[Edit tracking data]
◇ ◇ ◇ ◇
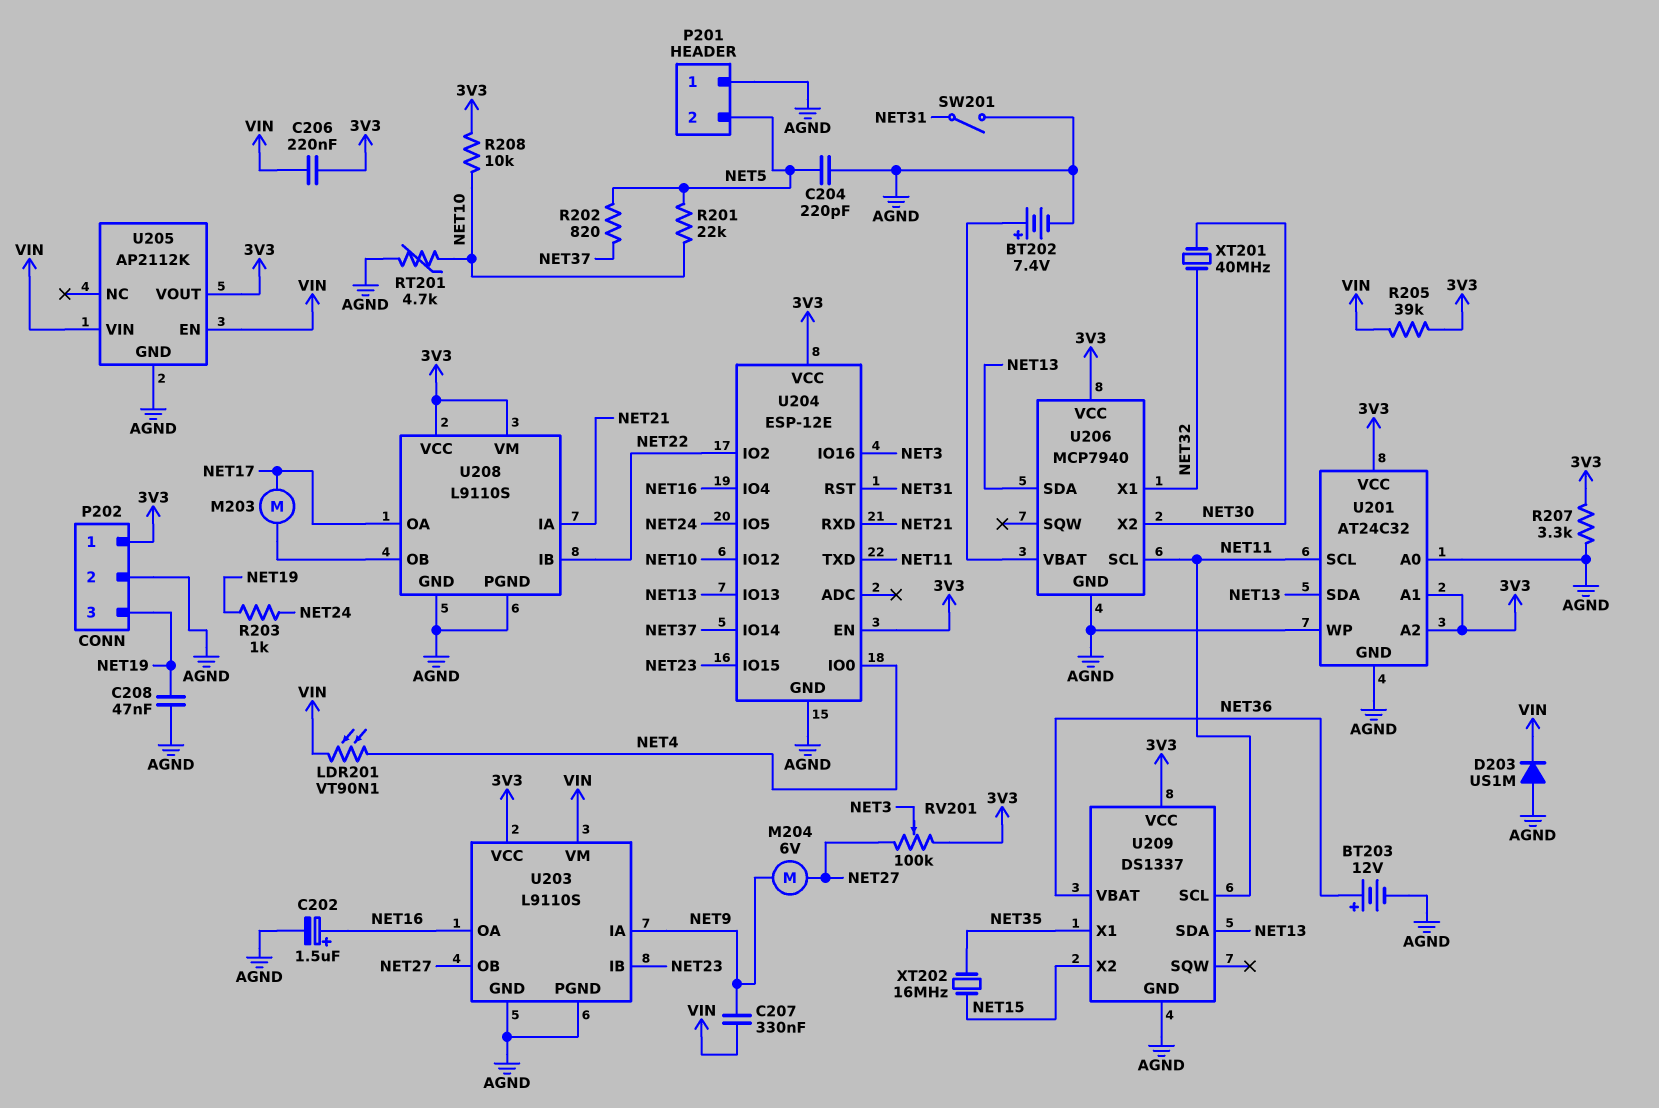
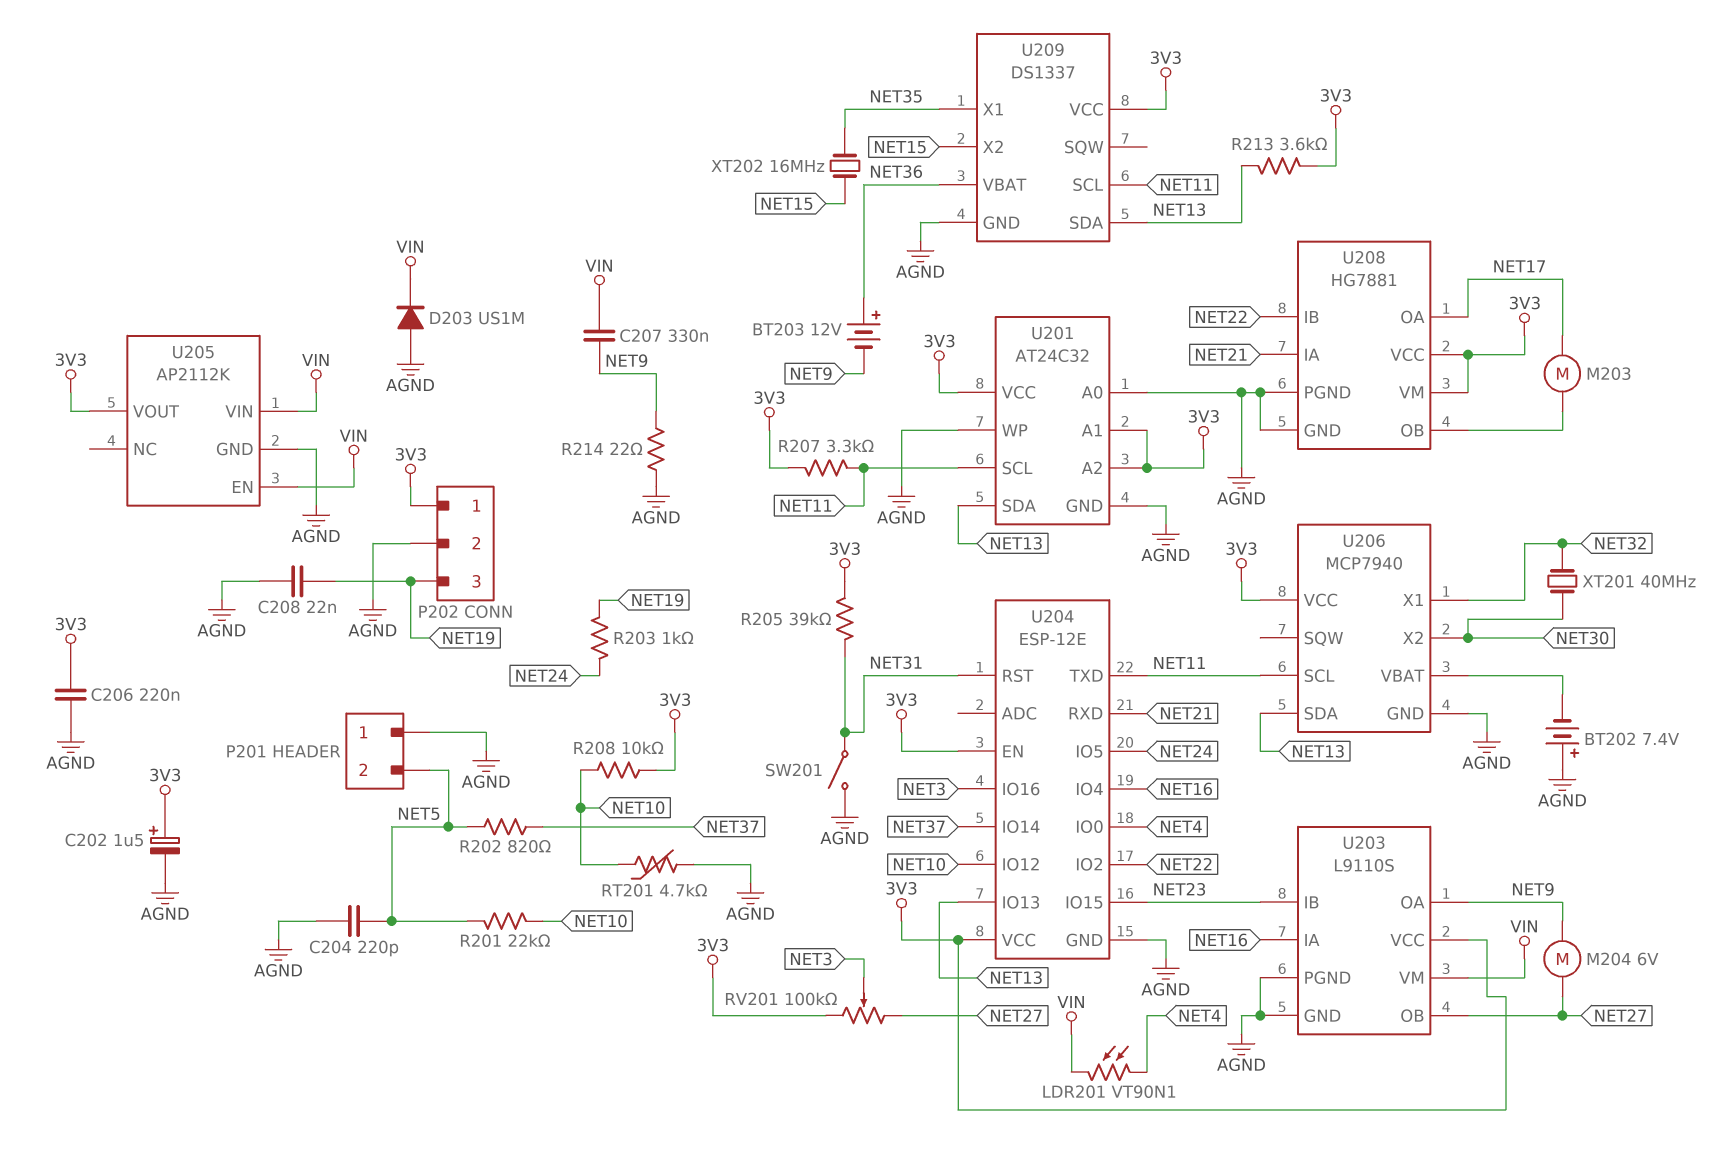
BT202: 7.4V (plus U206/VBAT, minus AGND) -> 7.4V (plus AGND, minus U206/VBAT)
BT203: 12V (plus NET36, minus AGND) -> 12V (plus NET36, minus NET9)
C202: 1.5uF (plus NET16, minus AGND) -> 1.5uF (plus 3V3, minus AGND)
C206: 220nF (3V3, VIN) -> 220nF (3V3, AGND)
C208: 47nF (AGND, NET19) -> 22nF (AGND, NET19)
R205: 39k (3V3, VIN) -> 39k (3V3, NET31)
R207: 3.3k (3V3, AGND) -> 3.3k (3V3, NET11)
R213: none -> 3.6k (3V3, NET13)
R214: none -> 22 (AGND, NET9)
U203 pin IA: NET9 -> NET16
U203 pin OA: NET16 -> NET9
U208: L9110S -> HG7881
◇ ◇ ◇ ◇
Task statement —
Output the records above in their entirety and exactly, leaving out all images.

Exercise answer —
BT202: 7.4V (plus U206/VBAT, minus AGND) -> 7.4V (plus AGND, minus U206/VBAT)
BT203: 12V (plus NET36, minus AGND) -> 12V (plus NET36, minus NET9)
C202: 1.5uF (plus NET16, minus AGND) -> 1.5uF (plus 3V3, minus AGND)
C206: 220nF (3V3, VIN) -> 220nF (3V3, AGND)
C208: 47nF (AGND, NET19) -> 22nF (AGND, NET19)
R205: 39k (3V3, VIN) -> 39k (3V3, NET31)
R207: 3.3k (3V3, AGND) -> 3.3k (3V3, NET11)
R213: none -> 3.6k (3V3, NET13)
R214: none -> 22 (AGND, NET9)
U203 pin IA: NET9 -> NET16
U203 pin OA: NET16 -> NET9
U208: L9110S -> HG7881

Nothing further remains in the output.